[[ Supplied records open ]]
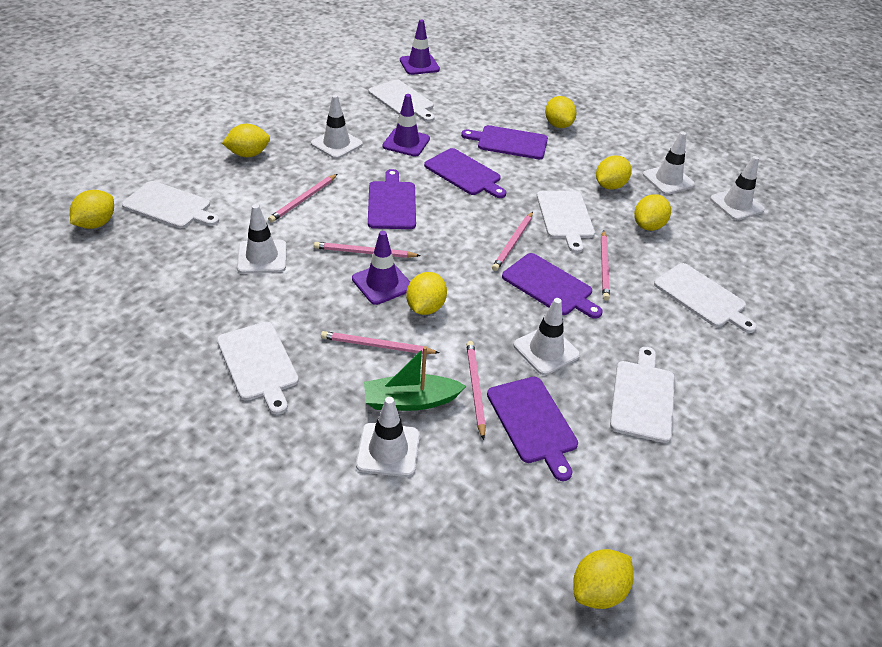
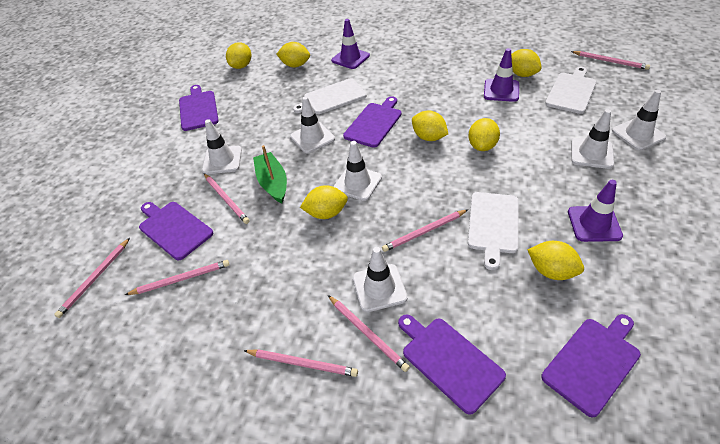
pink pencil: 6 -> 7
white cutting board: 6 -> 3

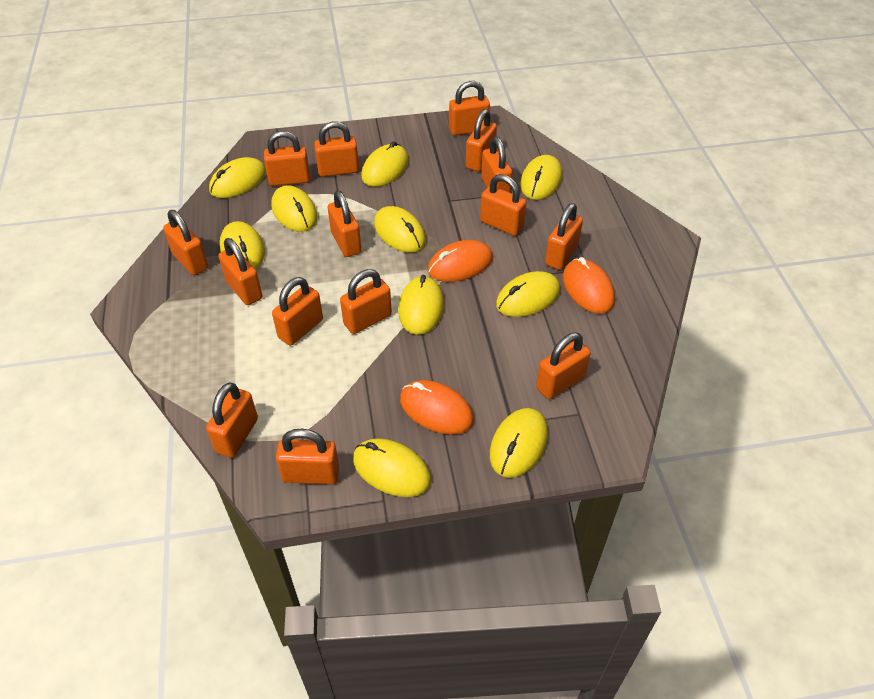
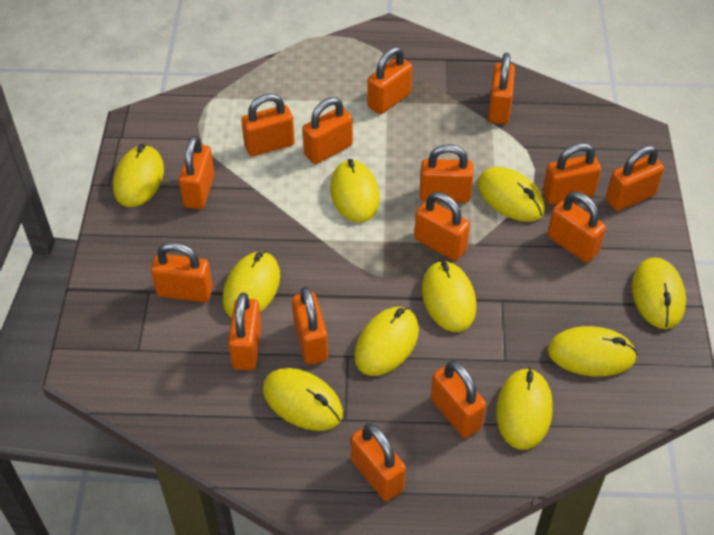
orange mouse: 3 -> 0

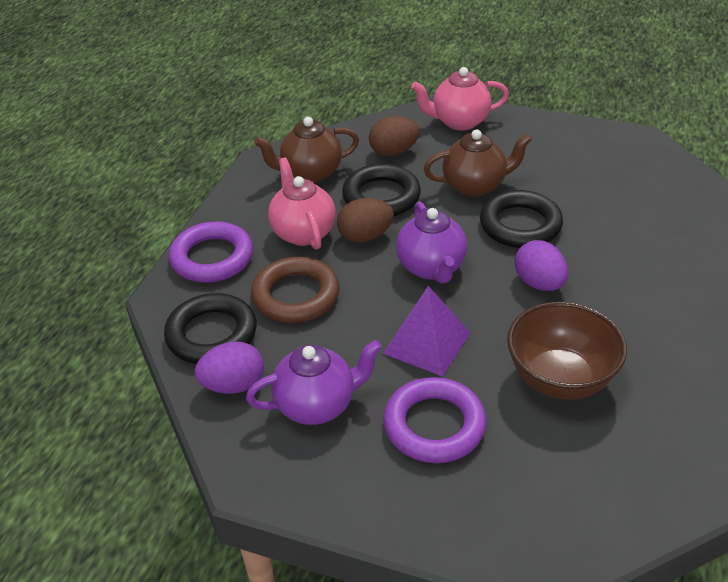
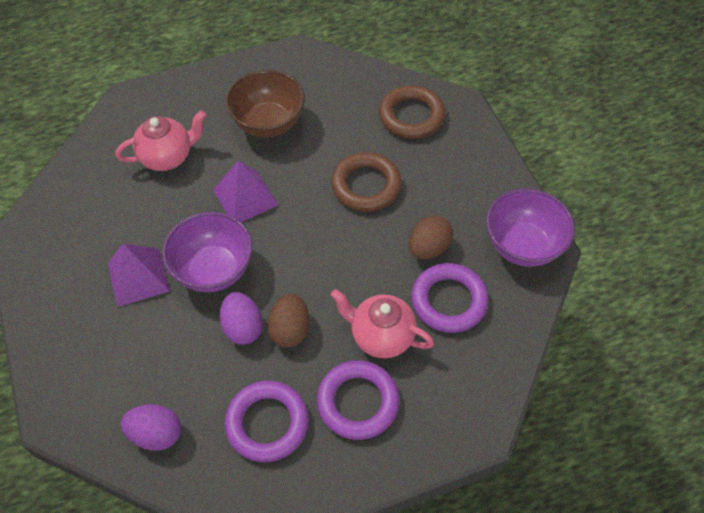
black ring: 3 -> 0
brown ring: 1 -> 2
brown teapot: 2 -> 0
purple bowl: 0 -> 2
purple pyramid: 1 -> 2
purple ring: 2 -> 3
purple teapot: 2 -> 0

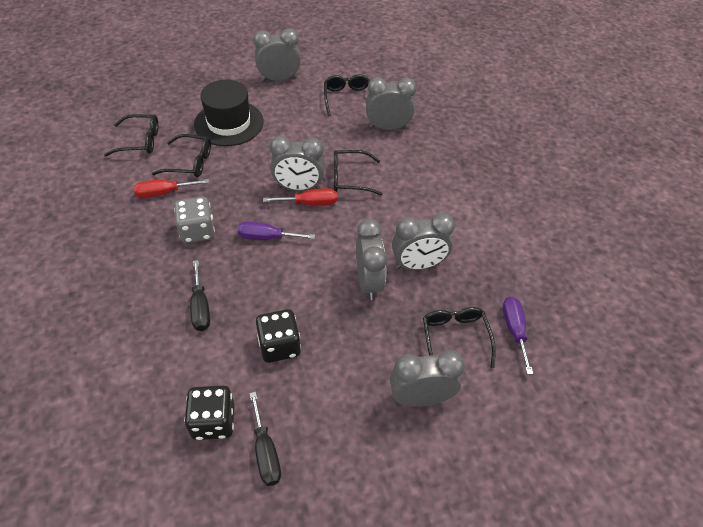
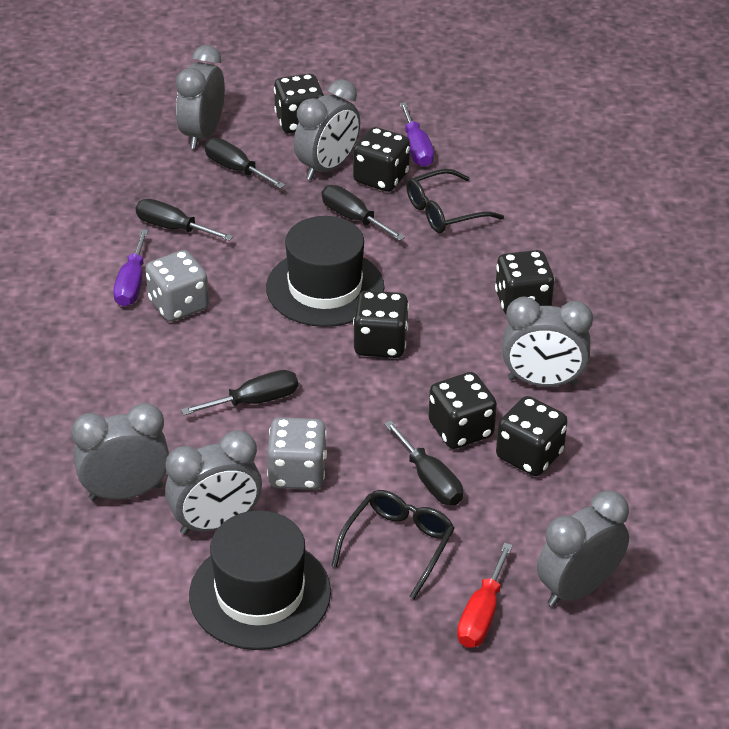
black dice: 2 -> 6
black glasses: 5 -> 2
black hat: 1 -> 2
black screwdriver: 2 -> 5
grey dice: 1 -> 2
red screwdriver: 2 -> 1

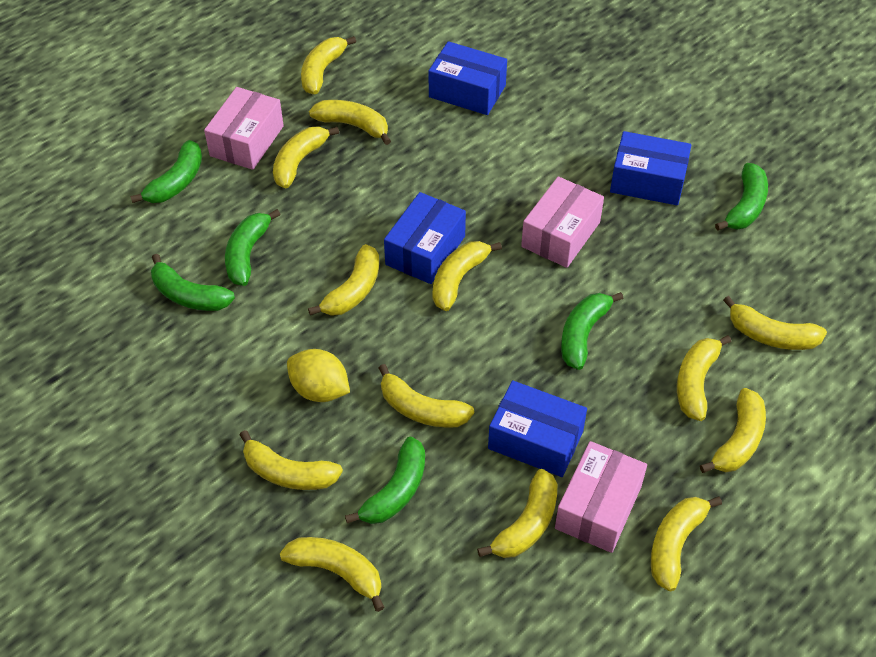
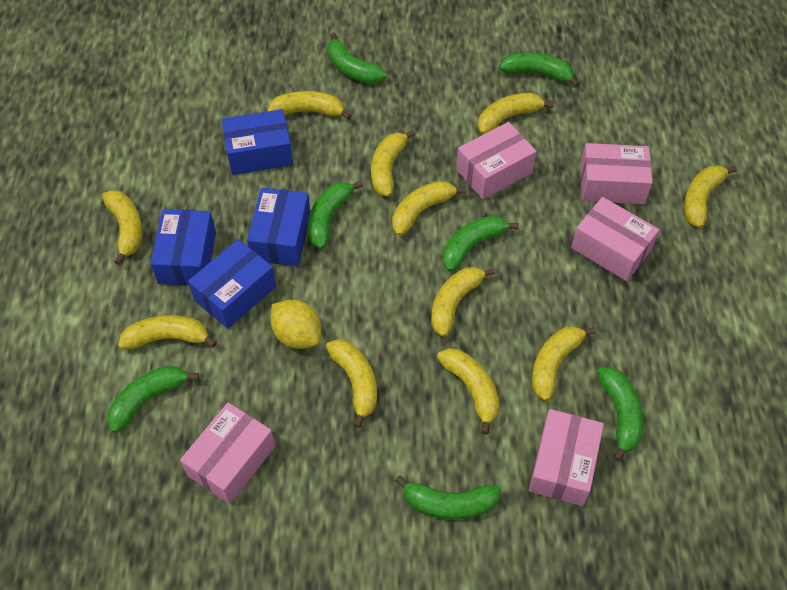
green banana: 6 -> 7
pink box: 3 -> 5
yellow banana: 13 -> 11

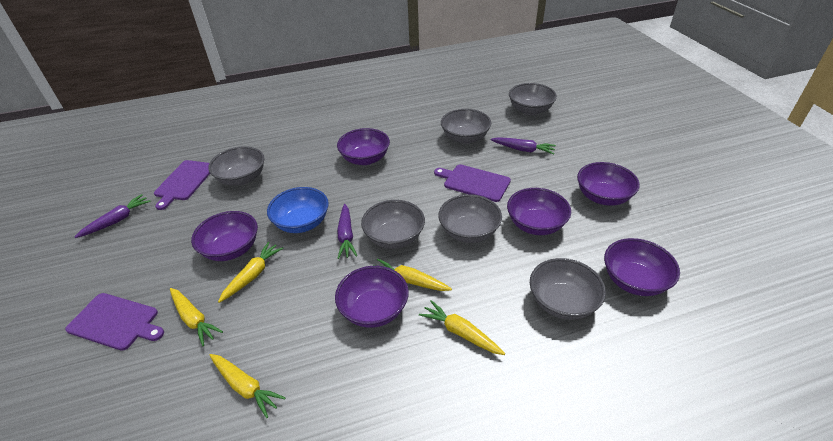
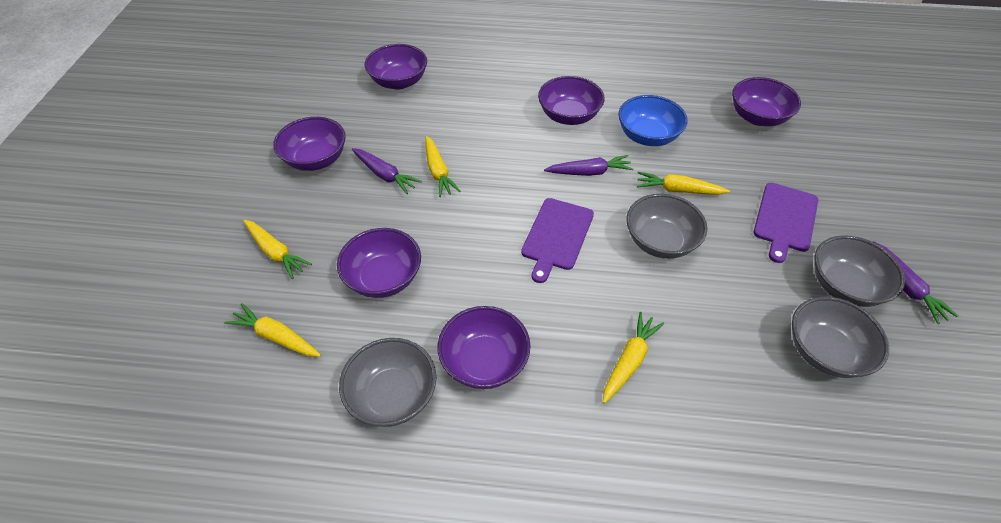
grey bowl: 6 -> 4
purple cutting board: 3 -> 2

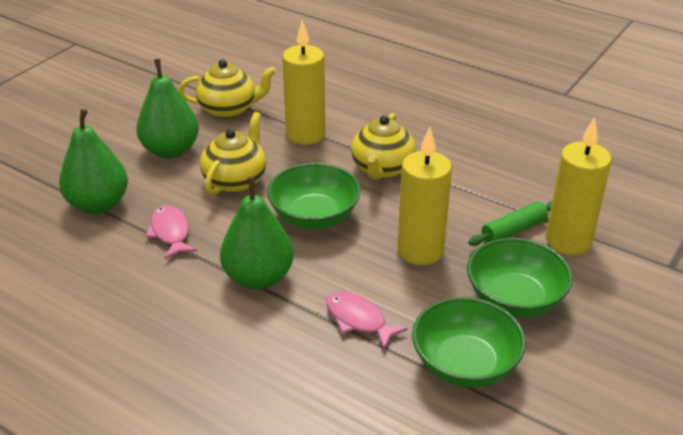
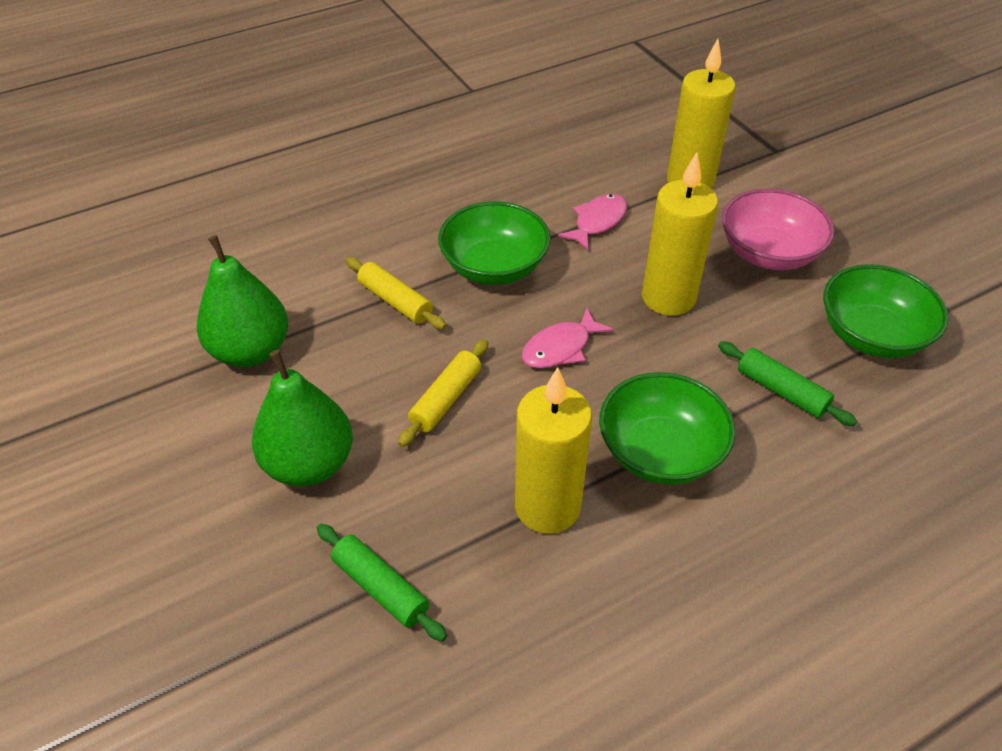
green pear: 3 -> 2
green rolling pin: 1 -> 2
pink bowl: 0 -> 1
yellow rolling pin: 0 -> 2
yellow teapot: 3 -> 0

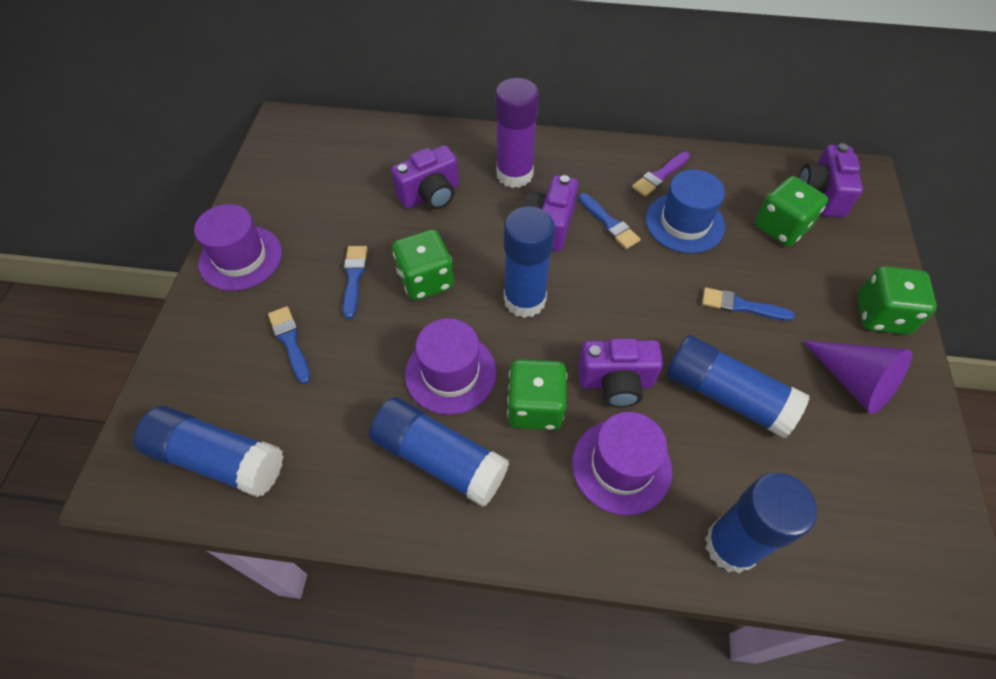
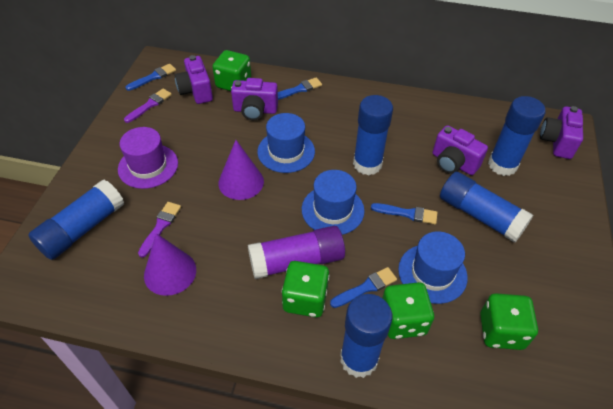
blue hat: 1 -> 3
purple brush: 1 -> 2
purple cone: 1 -> 2
purple hat: 3 -> 1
[[ Supplied records closed ]]
What is required
Could you write out every record exactly, leaving the pictures out?

Task result
pink pencil: 6 -> 7
white cutting board: 6 -> 3

orange mouse: 3 -> 0

black ring: 3 -> 0
brown ring: 1 -> 2
brown teapot: 2 -> 0
purple bowl: 0 -> 2
purple pyramid: 1 -> 2
purple ring: 2 -> 3
purple teapot: 2 -> 0

black dice: 2 -> 6
black glasses: 5 -> 2
black hat: 1 -> 2
black screwdriver: 2 -> 5
grey dice: 1 -> 2
red screwdriver: 2 -> 1

green banana: 6 -> 7
pink box: 3 -> 5
yellow banana: 13 -> 11

grey bowl: 6 -> 4
purple cutting board: 3 -> 2

green pear: 3 -> 2
green rolling pin: 1 -> 2
pink bowl: 0 -> 1
yellow rolling pin: 0 -> 2
yellow teapot: 3 -> 0

blue hat: 1 -> 3
purple brush: 1 -> 2
purple cone: 1 -> 2
purple hat: 3 -> 1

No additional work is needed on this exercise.